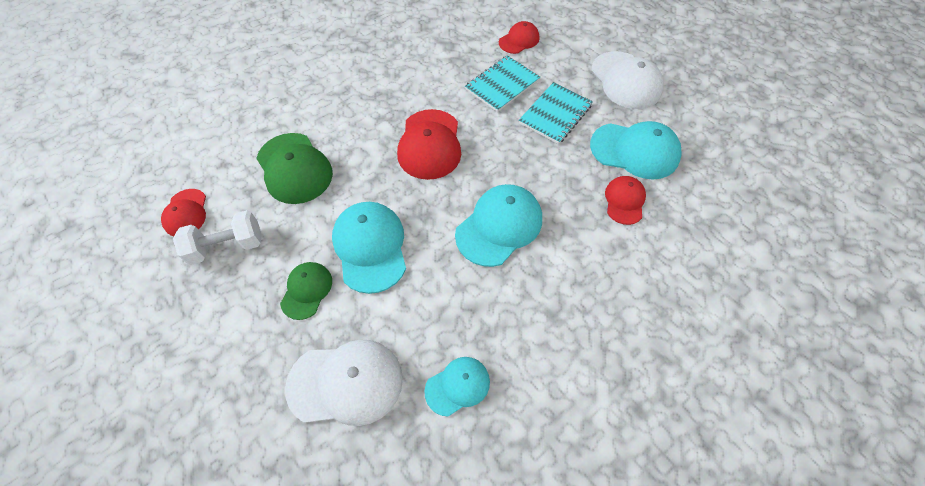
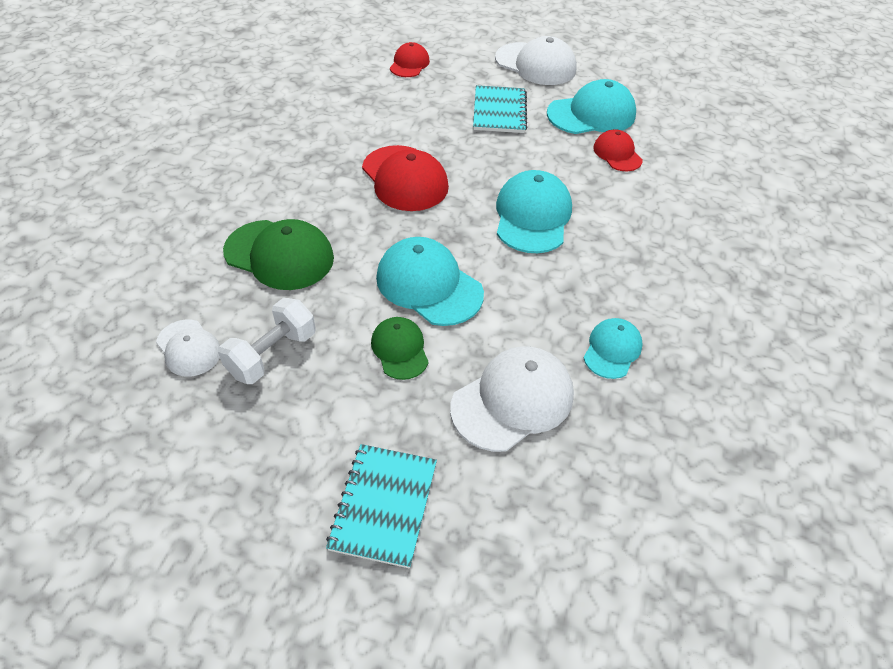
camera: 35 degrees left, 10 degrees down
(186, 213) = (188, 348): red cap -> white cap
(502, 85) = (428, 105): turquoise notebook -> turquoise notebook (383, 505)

+++

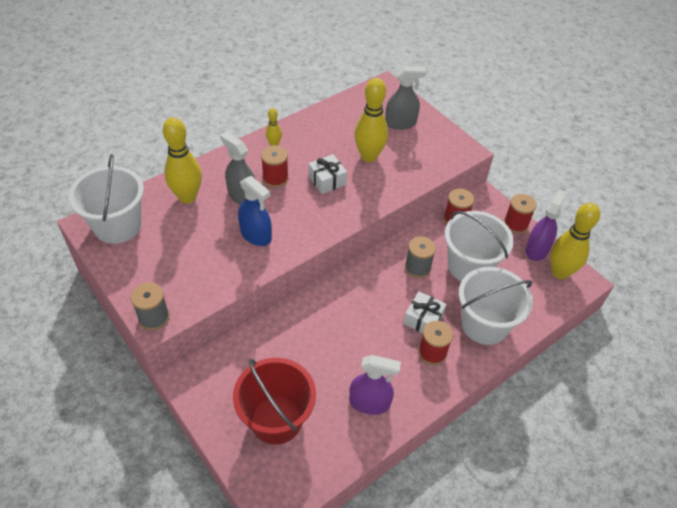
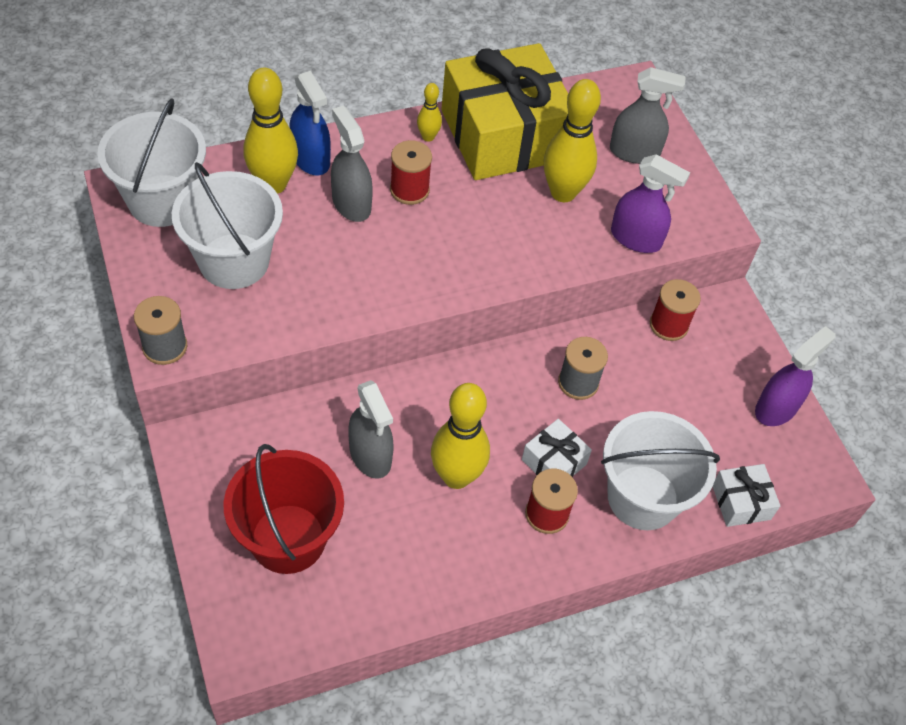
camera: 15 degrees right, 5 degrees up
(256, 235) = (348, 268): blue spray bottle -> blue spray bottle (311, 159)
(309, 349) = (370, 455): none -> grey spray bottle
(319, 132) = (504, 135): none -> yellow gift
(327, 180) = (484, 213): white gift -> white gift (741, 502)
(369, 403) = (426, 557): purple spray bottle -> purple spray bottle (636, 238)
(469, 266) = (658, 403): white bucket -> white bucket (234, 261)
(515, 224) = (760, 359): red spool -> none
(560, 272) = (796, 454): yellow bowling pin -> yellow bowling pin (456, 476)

+++

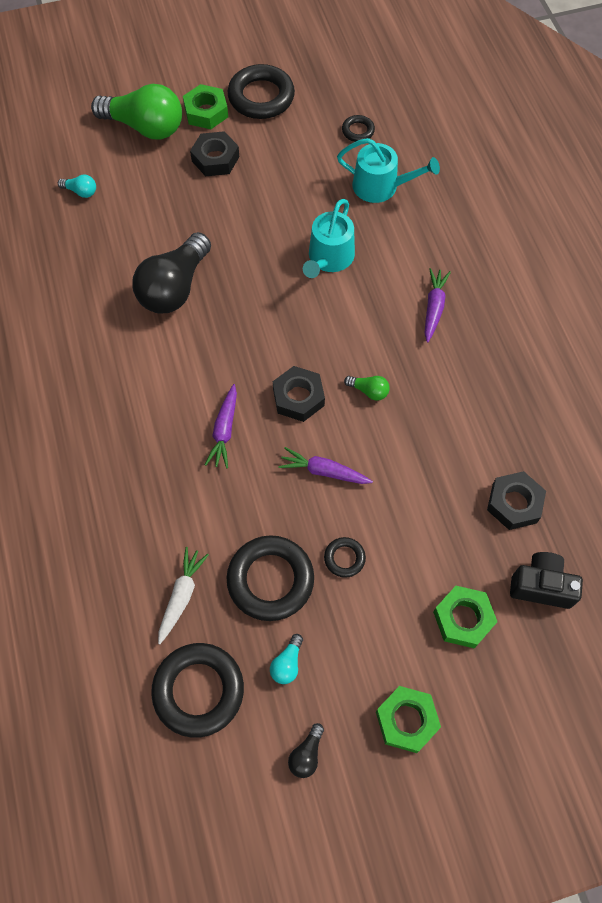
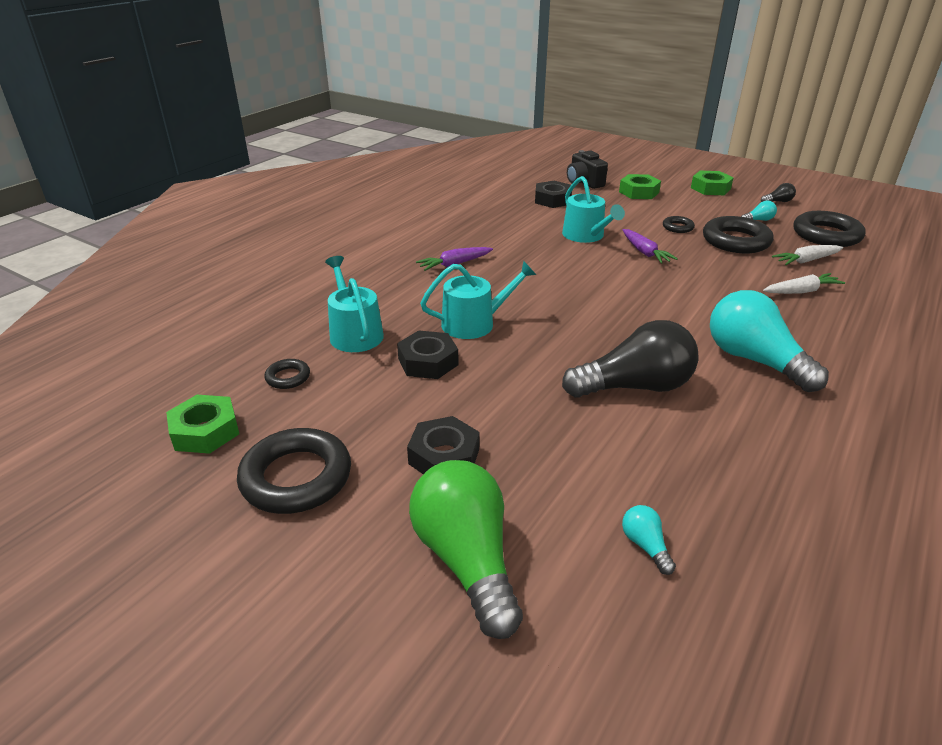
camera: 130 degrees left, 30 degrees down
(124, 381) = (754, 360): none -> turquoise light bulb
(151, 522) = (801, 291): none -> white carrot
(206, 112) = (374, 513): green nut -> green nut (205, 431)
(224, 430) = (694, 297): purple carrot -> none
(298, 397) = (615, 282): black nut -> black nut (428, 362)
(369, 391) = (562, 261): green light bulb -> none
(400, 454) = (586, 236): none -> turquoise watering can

+++

ASSIGNMENT –
After reading the material above, state how many of its lines hold the word "spray". No other output is needed.

RESPONSE –
3